(Work to be completed):
Extract from the entries below, exactly as given, only the lines from the line containing "C12: 680pF (N_3, N_21) -> 680pF (GND, N_21)" to the line containing "U2: ATtiny841 -> ATtiny24", both lines included.

(Before-and-after change records)
════════════════════

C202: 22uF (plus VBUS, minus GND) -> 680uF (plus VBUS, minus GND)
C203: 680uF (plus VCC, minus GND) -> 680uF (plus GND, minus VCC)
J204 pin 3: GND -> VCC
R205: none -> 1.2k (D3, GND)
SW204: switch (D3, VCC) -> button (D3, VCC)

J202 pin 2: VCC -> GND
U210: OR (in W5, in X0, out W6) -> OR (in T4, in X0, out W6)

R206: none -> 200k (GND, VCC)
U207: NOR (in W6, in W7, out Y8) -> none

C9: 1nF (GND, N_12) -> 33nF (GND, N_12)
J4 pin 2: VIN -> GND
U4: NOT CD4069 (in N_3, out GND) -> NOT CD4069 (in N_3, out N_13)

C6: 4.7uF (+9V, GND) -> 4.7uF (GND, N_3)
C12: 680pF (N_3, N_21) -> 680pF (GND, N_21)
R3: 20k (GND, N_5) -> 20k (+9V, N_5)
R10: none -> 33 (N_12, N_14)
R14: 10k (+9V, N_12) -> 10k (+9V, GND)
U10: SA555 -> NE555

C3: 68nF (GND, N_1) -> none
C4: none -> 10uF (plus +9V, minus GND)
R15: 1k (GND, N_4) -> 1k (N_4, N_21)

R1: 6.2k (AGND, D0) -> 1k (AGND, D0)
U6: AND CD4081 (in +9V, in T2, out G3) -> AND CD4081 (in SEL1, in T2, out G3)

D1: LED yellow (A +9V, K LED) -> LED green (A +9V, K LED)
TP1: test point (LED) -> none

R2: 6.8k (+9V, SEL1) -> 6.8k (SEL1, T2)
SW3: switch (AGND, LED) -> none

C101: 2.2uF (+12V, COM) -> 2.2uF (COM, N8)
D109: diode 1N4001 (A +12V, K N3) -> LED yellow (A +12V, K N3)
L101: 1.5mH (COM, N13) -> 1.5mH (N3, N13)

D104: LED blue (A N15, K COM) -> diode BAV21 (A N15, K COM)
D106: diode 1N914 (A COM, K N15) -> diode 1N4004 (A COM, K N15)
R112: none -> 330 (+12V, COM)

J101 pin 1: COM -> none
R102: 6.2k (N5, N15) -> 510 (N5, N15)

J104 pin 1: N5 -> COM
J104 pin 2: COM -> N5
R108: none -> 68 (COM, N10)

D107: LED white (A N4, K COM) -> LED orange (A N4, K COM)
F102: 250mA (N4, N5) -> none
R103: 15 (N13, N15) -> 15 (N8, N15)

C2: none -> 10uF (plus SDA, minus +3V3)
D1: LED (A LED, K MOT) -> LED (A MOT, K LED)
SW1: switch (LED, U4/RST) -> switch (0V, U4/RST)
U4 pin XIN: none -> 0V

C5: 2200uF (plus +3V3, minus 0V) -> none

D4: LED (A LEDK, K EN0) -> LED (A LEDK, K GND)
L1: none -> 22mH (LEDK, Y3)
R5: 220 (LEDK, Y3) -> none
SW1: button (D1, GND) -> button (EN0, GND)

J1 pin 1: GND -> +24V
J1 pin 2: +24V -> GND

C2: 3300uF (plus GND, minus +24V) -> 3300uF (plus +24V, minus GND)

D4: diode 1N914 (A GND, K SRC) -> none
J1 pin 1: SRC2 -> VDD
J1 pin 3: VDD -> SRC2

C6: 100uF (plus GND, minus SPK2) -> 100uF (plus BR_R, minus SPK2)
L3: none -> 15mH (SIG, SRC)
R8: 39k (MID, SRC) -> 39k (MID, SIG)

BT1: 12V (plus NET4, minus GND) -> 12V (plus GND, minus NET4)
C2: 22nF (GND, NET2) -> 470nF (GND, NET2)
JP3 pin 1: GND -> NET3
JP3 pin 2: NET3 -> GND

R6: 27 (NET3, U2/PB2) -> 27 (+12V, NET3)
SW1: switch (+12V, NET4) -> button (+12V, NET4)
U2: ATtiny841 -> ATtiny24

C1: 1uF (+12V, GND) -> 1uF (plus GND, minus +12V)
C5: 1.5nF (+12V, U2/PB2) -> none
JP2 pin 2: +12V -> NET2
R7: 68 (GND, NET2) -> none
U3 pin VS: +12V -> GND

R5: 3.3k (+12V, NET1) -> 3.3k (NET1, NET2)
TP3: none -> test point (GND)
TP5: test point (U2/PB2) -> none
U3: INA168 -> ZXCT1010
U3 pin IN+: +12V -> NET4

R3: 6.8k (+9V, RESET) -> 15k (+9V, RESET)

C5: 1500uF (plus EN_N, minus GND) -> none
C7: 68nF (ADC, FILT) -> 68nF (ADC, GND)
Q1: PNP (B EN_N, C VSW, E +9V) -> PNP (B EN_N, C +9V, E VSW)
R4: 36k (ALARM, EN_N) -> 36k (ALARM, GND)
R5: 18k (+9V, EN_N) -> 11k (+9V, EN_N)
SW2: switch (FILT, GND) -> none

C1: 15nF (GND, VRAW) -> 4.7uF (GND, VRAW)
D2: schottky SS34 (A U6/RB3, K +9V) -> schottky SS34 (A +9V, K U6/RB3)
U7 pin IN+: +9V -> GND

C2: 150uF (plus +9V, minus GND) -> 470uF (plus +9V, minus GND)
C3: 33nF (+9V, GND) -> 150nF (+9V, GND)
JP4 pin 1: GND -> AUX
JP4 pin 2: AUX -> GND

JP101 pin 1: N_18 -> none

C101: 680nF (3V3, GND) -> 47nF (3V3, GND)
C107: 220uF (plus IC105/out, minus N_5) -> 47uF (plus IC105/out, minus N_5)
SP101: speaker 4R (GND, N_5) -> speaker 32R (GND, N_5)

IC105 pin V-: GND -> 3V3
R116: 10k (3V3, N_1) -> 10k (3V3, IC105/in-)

════════════════════

(Answer to this exercise):
C12: 680pF (N_3, N_21) -> 680pF (GND, N_21)
R3: 20k (GND, N_5) -> 20k (+9V, N_5)
R10: none -> 33 (N_12, N_14)
R14: 10k (+9V, N_12) -> 10k (+9V, GND)
U10: SA555 -> NE555

C3: 68nF (GND, N_1) -> none
C4: none -> 10uF (plus +9V, minus GND)
R15: 1k (GND, N_4) -> 1k (N_4, N_21)

R1: 6.2k (AGND, D0) -> 1k (AGND, D0)
U6: AND CD4081 (in +9V, in T2, out G3) -> AND CD4081 (in SEL1, in T2, out G3)

D1: LED yellow (A +9V, K LED) -> LED green (A +9V, K LED)
TP1: test point (LED) -> none

R2: 6.8k (+9V, SEL1) -> 6.8k (SEL1, T2)
SW3: switch (AGND, LED) -> none

C101: 2.2uF (+12V, COM) -> 2.2uF (COM, N8)
D109: diode 1N4001 (A +12V, K N3) -> LED yellow (A +12V, K N3)
L101: 1.5mH (COM, N13) -> 1.5mH (N3, N13)

D104: LED blue (A N15, K COM) -> diode BAV21 (A N15, K COM)
D106: diode 1N914 (A COM, K N15) -> diode 1N4004 (A COM, K N15)
R112: none -> 330 (+12V, COM)

J101 pin 1: COM -> none
R102: 6.2k (N5, N15) -> 510 (N5, N15)

J104 pin 1: N5 -> COM
J104 pin 2: COM -> N5
R108: none -> 68 (COM, N10)

D107: LED white (A N4, K COM) -> LED orange (A N4, K COM)
F102: 250mA (N4, N5) -> none
R103: 15 (N13, N15) -> 15 (N8, N15)

C2: none -> 10uF (plus SDA, minus +3V3)
D1: LED (A LED, K MOT) -> LED (A MOT, K LED)
SW1: switch (LED, U4/RST) -> switch (0V, U4/RST)
U4 pin XIN: none -> 0V

C5: 2200uF (plus +3V3, minus 0V) -> none

D4: LED (A LEDK, K EN0) -> LED (A LEDK, K GND)
L1: none -> 22mH (LEDK, Y3)
R5: 220 (LEDK, Y3) -> none
SW1: button (D1, GND) -> button (EN0, GND)

J1 pin 1: GND -> +24V
J1 pin 2: +24V -> GND

C2: 3300uF (plus GND, minus +24V) -> 3300uF (plus +24V, minus GND)

D4: diode 1N914 (A GND, K SRC) -> none
J1 pin 1: SRC2 -> VDD
J1 pin 3: VDD -> SRC2

C6: 100uF (plus GND, minus SPK2) -> 100uF (plus BR_R, minus SPK2)
L3: none -> 15mH (SIG, SRC)
R8: 39k (MID, SRC) -> 39k (MID, SIG)

BT1: 12V (plus NET4, minus GND) -> 12V (plus GND, minus NET4)
C2: 22nF (GND, NET2) -> 470nF (GND, NET2)
JP3 pin 1: GND -> NET3
JP3 pin 2: NET3 -> GND

R6: 27 (NET3, U2/PB2) -> 27 (+12V, NET3)
SW1: switch (+12V, NET4) -> button (+12V, NET4)
U2: ATtiny841 -> ATtiny24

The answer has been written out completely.